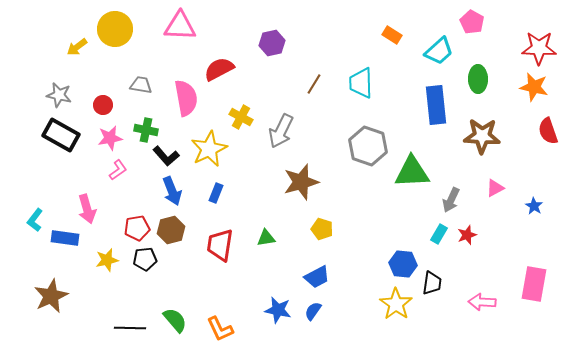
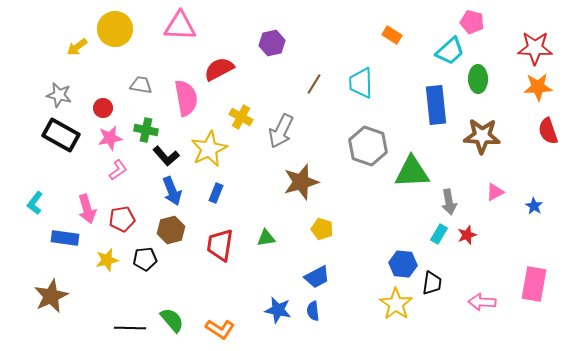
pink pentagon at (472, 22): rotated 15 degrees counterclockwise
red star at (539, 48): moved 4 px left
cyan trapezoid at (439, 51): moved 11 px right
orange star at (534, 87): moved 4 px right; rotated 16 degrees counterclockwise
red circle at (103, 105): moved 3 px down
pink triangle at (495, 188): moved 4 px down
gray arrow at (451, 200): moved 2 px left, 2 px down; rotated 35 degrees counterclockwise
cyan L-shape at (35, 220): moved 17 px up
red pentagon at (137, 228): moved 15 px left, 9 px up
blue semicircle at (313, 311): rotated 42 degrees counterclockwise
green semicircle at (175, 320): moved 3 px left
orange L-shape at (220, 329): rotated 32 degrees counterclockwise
- - -
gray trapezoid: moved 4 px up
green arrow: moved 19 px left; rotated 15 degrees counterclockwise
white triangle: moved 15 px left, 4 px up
- - -
WHAT IS REQUIRED.
Would you retype exactly the lines above, from the line with "pink triangle at (495, 188): moved 4 px down" to the line with "orange L-shape at", with both end lines kept and nothing more?

ANSWER BOX.
pink triangle at (495, 188): moved 4 px down
gray arrow at (451, 200): moved 2 px left, 2 px down; rotated 35 degrees counterclockwise
cyan L-shape at (35, 220): moved 17 px up
red pentagon at (137, 228): moved 15 px left, 9 px up
blue semicircle at (313, 311): rotated 42 degrees counterclockwise
green semicircle at (175, 320): moved 3 px left
orange L-shape at (220, 329): rotated 32 degrees counterclockwise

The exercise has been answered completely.